Can you print the data exactly and leave out each image?

-*-

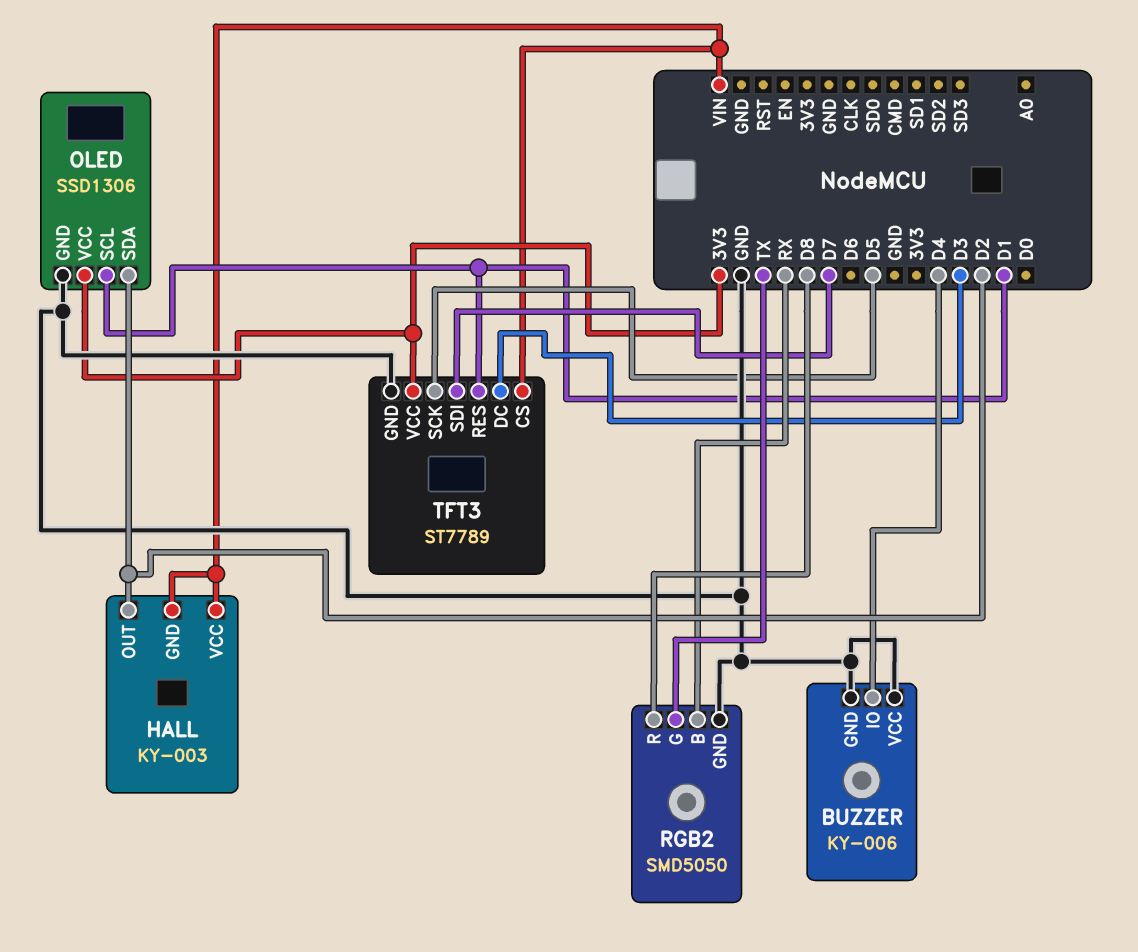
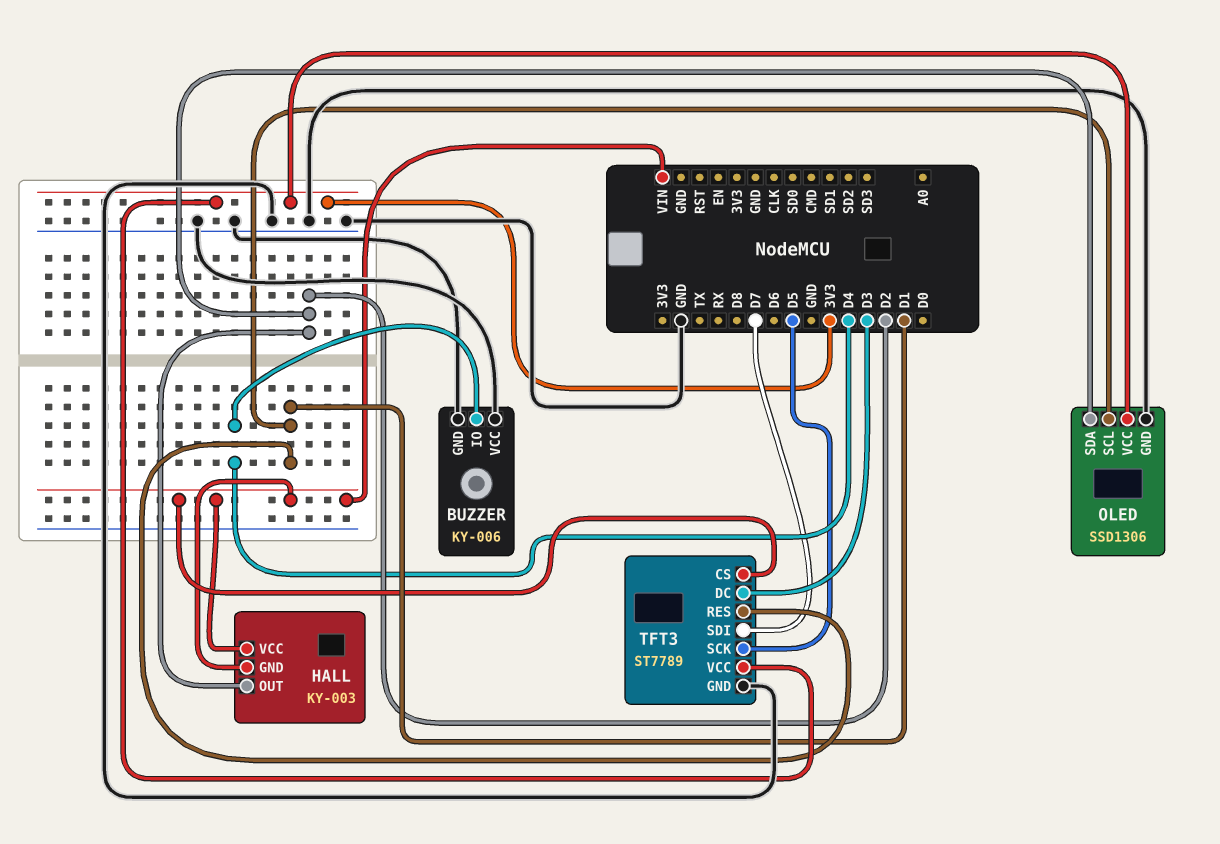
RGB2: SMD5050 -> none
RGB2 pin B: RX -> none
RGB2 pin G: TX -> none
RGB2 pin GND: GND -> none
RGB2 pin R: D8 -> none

-*-

=== THE COMPLETED TASK ===
RGB2: SMD5050 -> none
RGB2 pin B: RX -> none
RGB2 pin G: TX -> none
RGB2 pin GND: GND -> none
RGB2 pin R: D8 -> none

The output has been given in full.